• **Task to complete**: Set down again exactly the lines of the listing below that fall between the line holding "P1 pin 2: GND -> N004" and the line holding "D205: LED (A", inclusive.
*** Recorded data
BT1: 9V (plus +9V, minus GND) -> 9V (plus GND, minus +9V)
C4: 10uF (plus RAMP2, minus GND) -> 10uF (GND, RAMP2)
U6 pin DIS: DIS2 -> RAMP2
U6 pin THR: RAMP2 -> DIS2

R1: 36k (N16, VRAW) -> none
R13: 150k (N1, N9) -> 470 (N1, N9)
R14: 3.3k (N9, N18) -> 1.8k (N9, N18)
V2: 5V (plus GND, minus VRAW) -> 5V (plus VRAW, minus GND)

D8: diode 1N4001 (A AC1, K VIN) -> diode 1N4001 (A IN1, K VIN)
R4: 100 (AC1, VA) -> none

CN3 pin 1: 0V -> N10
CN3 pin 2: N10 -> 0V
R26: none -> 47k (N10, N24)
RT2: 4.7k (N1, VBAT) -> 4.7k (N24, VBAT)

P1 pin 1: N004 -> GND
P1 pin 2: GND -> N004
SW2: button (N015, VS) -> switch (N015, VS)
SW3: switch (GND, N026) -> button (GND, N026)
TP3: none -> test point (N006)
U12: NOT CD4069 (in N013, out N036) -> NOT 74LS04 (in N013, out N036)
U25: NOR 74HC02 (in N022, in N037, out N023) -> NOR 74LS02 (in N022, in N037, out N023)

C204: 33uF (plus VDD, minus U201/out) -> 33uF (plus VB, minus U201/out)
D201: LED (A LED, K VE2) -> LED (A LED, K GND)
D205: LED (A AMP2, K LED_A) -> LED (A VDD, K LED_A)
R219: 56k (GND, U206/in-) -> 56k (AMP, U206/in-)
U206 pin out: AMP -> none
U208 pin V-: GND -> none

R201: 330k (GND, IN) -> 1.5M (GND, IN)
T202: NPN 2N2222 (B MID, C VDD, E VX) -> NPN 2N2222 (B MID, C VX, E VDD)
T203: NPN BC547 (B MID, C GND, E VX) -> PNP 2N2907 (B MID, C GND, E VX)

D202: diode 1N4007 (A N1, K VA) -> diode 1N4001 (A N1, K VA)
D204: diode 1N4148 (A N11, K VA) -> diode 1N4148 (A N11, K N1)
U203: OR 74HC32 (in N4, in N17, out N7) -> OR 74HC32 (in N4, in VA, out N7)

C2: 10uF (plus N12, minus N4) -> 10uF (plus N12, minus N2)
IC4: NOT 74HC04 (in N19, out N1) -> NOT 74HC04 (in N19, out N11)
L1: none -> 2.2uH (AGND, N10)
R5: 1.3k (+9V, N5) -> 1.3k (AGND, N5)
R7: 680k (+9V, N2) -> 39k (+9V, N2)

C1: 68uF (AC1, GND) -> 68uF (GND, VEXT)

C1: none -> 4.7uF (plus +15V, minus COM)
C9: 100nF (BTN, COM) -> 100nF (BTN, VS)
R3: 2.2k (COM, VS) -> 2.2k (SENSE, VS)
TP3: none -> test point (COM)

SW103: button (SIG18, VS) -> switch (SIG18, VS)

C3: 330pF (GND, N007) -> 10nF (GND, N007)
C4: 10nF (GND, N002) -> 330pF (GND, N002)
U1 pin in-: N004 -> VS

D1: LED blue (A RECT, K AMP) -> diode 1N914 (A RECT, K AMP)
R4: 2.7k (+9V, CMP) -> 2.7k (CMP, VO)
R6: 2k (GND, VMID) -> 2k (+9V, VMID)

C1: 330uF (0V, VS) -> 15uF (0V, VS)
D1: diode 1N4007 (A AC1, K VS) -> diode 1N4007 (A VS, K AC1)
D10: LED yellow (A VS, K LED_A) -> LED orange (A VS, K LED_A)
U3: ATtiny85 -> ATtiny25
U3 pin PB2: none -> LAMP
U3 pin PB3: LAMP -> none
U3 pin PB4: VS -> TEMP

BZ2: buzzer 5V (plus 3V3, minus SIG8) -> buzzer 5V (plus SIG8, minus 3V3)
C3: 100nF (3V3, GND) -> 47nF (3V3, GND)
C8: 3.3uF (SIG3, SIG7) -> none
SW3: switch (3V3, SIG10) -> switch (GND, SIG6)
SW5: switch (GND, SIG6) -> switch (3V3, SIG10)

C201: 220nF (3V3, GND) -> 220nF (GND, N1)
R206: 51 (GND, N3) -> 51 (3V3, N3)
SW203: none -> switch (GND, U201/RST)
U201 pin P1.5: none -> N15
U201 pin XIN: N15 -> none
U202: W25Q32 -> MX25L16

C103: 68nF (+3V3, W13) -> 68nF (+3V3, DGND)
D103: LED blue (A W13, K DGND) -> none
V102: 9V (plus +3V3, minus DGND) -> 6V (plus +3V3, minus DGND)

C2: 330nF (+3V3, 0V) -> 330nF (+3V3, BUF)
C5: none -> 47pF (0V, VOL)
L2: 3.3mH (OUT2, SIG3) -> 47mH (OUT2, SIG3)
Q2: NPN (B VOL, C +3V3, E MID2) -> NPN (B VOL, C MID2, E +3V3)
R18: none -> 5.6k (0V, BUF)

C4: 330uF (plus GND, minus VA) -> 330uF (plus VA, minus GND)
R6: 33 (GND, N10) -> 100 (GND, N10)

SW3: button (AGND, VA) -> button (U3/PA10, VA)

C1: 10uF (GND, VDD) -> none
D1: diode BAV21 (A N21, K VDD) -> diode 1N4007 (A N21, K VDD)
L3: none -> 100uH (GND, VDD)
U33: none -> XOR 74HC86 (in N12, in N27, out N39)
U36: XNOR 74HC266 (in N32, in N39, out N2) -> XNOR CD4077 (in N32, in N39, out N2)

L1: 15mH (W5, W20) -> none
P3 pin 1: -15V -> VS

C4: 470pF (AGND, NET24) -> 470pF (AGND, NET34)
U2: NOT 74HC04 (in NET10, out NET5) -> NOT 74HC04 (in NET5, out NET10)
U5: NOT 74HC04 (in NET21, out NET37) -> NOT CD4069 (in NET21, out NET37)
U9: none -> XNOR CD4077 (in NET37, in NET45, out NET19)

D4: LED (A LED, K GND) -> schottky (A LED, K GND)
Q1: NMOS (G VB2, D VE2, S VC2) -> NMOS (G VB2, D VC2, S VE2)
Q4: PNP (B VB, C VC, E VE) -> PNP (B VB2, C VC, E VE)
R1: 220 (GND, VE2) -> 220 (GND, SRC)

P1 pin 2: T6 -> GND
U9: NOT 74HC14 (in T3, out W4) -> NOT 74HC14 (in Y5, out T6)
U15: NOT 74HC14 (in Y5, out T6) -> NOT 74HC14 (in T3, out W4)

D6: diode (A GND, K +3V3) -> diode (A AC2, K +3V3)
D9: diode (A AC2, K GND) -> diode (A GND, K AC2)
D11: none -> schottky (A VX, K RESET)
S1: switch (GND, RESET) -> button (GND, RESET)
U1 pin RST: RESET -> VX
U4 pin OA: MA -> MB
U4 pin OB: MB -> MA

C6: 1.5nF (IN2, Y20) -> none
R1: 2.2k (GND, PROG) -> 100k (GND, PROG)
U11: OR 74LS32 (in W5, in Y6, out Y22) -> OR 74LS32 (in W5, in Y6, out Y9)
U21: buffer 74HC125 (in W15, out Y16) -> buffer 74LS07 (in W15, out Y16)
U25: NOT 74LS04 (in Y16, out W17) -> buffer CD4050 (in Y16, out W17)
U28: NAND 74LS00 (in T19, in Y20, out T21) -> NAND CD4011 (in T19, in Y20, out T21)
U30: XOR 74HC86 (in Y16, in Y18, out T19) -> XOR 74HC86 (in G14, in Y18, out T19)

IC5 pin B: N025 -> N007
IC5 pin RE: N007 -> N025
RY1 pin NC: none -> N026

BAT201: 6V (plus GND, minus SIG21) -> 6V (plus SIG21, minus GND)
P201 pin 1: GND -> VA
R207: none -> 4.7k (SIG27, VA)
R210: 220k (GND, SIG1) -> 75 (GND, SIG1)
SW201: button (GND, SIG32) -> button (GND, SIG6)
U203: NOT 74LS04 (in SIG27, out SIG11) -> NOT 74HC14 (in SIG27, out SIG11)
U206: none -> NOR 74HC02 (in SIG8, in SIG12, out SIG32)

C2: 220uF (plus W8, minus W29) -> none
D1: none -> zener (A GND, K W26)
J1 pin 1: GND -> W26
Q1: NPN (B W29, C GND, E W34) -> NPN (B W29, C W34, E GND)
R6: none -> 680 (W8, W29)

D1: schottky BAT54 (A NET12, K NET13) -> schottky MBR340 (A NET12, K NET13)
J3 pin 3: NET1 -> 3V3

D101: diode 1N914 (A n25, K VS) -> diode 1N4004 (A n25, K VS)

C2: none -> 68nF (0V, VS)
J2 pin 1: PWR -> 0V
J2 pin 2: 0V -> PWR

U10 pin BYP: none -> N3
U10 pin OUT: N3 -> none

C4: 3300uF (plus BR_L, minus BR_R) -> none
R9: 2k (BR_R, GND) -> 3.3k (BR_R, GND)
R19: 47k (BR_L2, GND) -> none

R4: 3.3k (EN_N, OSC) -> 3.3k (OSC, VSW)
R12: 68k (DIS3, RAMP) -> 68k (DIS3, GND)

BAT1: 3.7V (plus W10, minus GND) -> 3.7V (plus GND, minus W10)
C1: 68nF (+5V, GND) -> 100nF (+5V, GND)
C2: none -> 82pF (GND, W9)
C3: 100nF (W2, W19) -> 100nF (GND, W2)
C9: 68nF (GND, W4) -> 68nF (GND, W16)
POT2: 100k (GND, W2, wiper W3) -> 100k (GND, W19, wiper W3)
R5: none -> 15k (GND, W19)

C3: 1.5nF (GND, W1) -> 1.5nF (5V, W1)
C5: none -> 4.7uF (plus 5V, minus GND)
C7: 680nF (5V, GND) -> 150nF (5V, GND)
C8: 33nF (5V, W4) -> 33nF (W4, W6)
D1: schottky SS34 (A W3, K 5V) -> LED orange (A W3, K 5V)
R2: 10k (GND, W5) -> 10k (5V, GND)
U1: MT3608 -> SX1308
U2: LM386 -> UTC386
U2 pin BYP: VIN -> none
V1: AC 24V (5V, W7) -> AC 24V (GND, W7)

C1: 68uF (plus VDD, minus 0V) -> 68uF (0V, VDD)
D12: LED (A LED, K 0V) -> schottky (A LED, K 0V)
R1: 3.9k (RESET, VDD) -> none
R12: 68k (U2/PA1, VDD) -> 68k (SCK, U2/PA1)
******
• **Answer space**:
P1 pin 2: GND -> N004
SW2: button (N015, VS) -> switch (N015, VS)
SW3: switch (GND, N026) -> button (GND, N026)
TP3: none -> test point (N006)
U12: NOT CD4069 (in N013, out N036) -> NOT 74LS04 (in N013, out N036)
U25: NOR 74HC02 (in N022, in N037, out N023) -> NOR 74LS02 (in N022, in N037, out N023)

C204: 33uF (plus VDD, minus U201/out) -> 33uF (plus VB, minus U201/out)
D201: LED (A LED, K VE2) -> LED (A LED, K GND)
D205: LED (A AMP2, K LED_A) -> LED (A VDD, K LED_A)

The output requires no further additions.